*EXERCISE DETAILS*: Write back every entry exactly as it reads, with the pictures left behind.

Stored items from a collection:
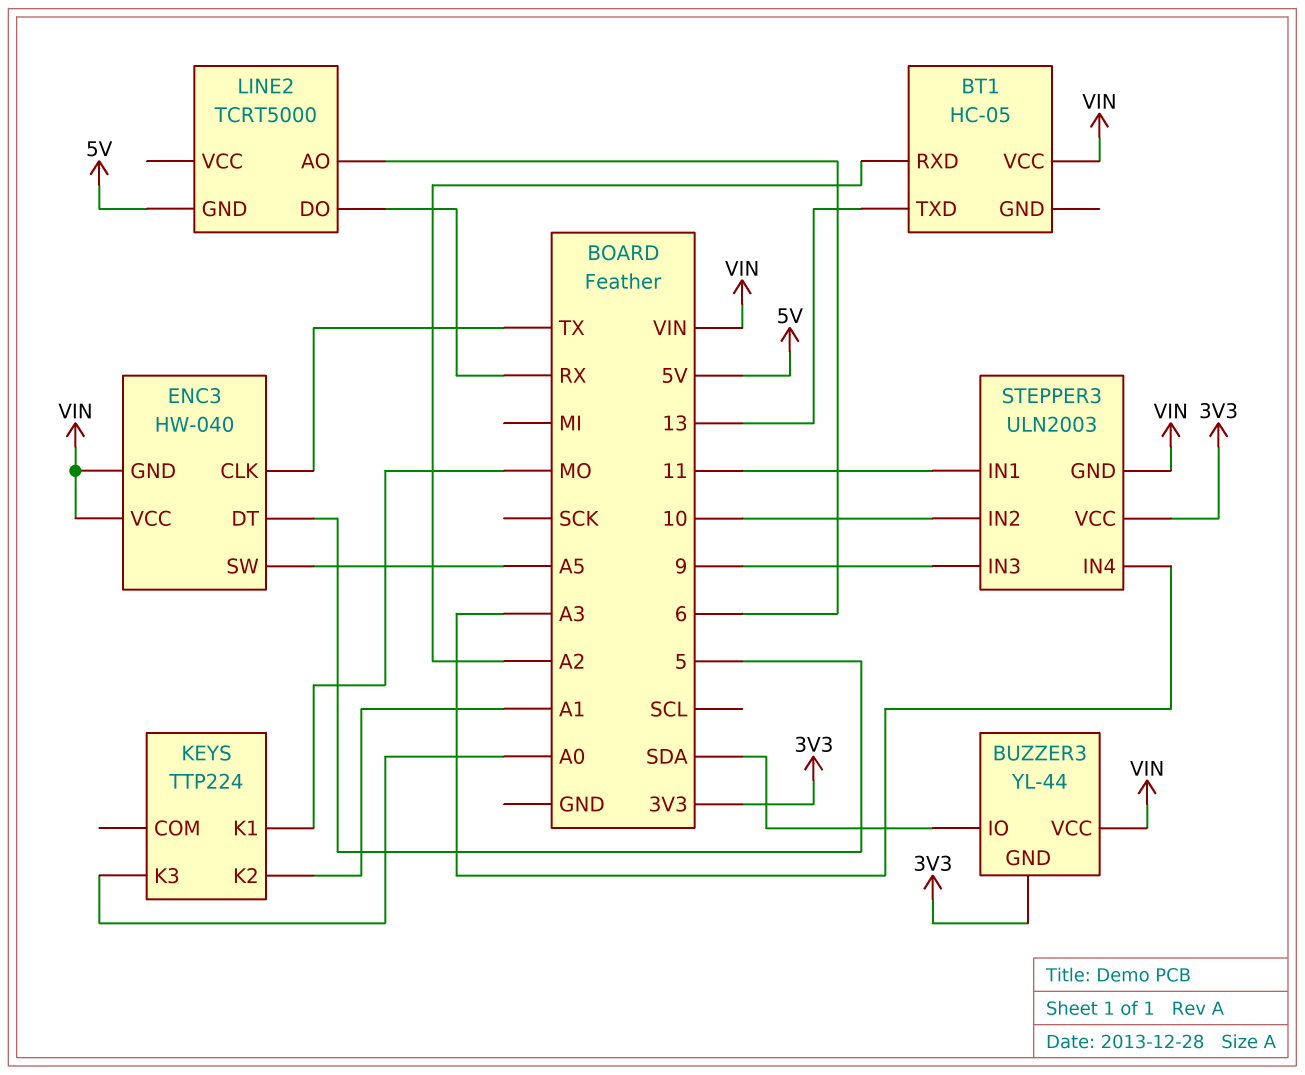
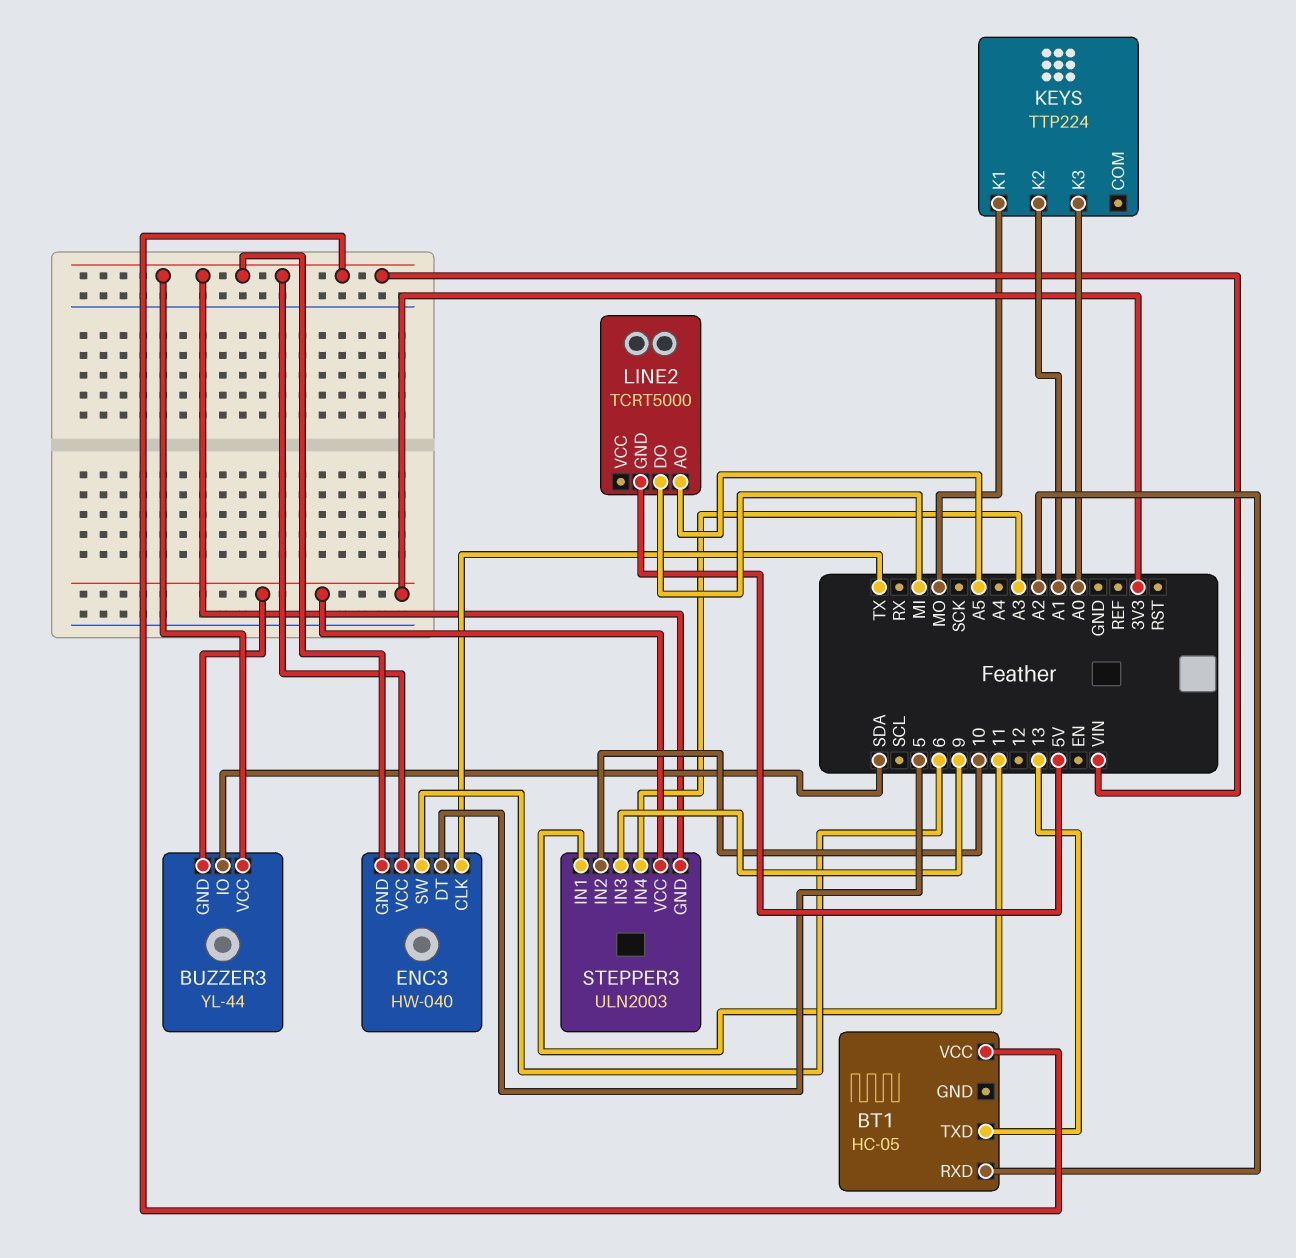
ENC3 pin SW: A5 -> 6
LINE2 pin AO: 6 -> A5
LINE2 pin DO: RX -> MI

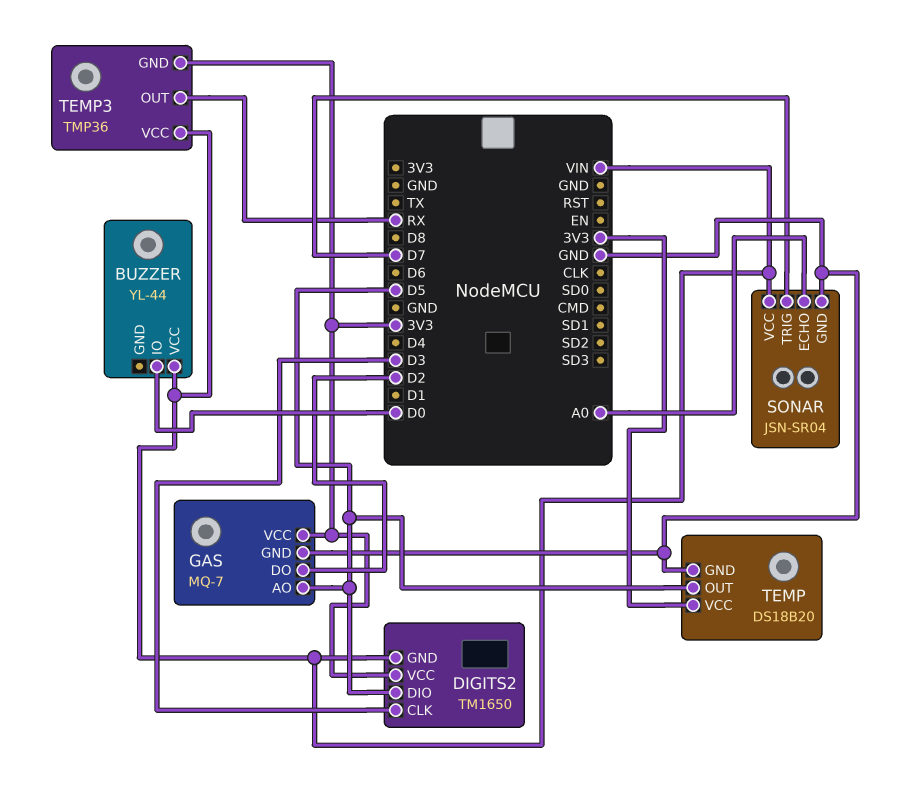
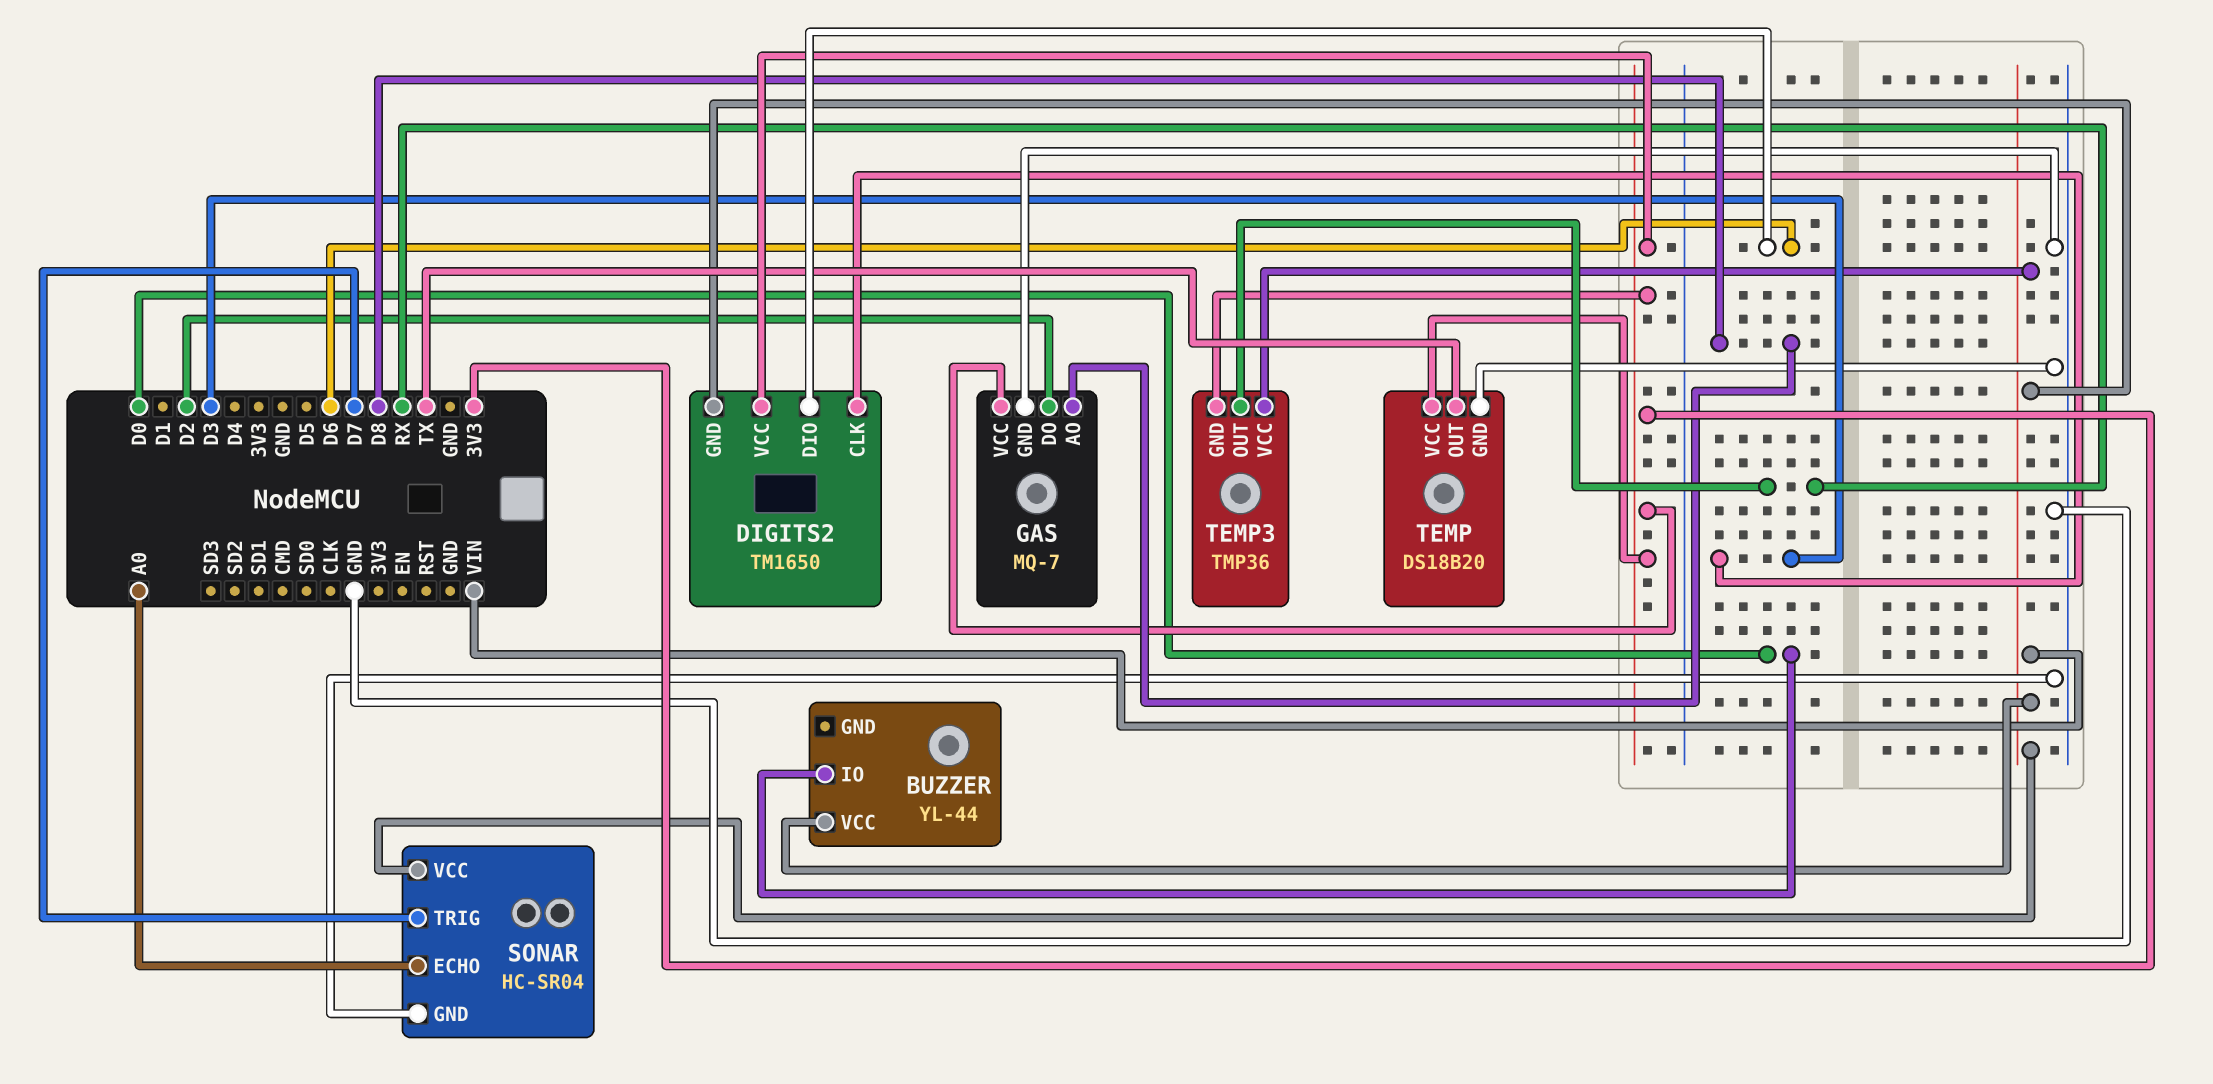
DIGITS2 pin DIO: D5 -> D6
GAS pin AO: D5 -> D8
SONAR: JSN-SR04 -> HC-SR04
TEMP pin OUT: D5 -> TX

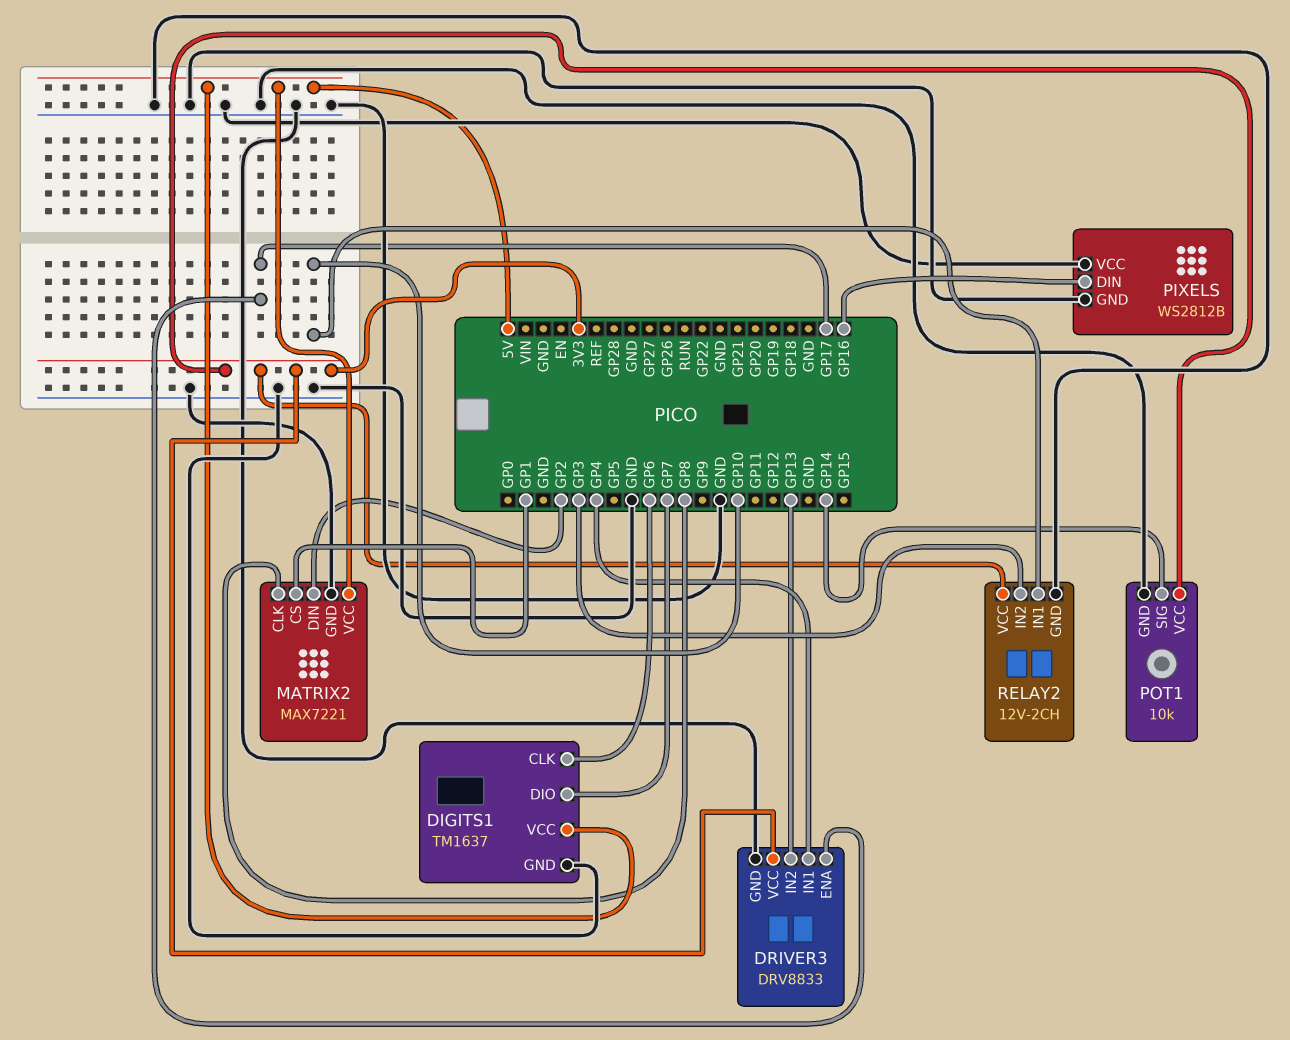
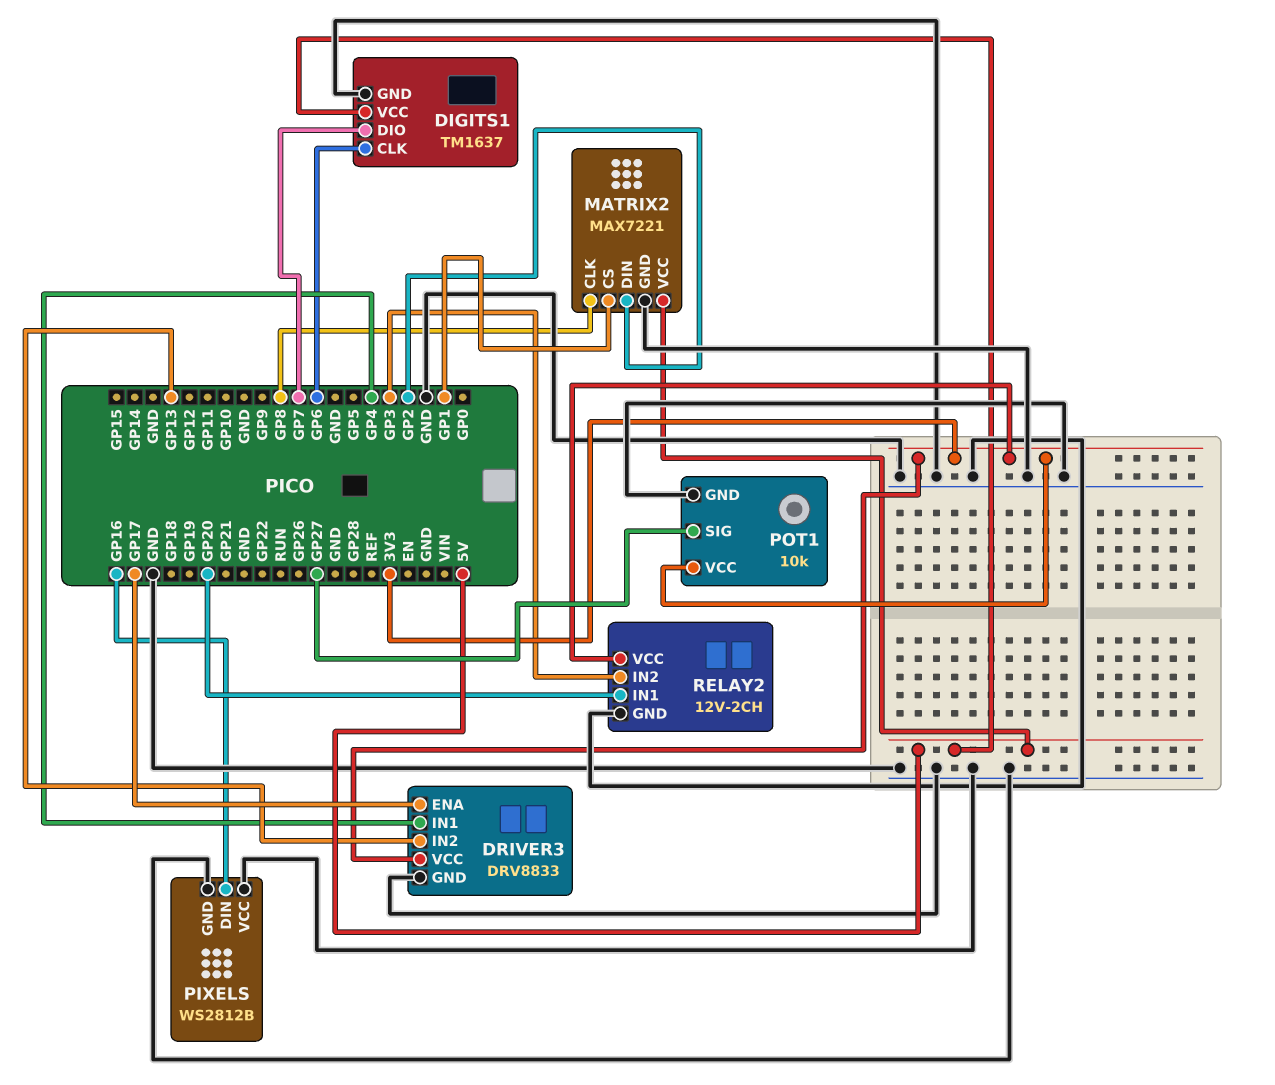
POT1 pin SIG: GP14 -> GP27
RELAY2 pin IN1: GP10 -> GP20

*RESPONSE BOX*:
ENC3 pin SW: A5 -> 6
LINE2 pin AO: 6 -> A5
LINE2 pin DO: RX -> MI

DIGITS2 pin DIO: D5 -> D6
GAS pin AO: D5 -> D8
SONAR: JSN-SR04 -> HC-SR04
TEMP pin OUT: D5 -> TX

POT1 pin SIG: GP14 -> GP27
RELAY2 pin IN1: GP10 -> GP20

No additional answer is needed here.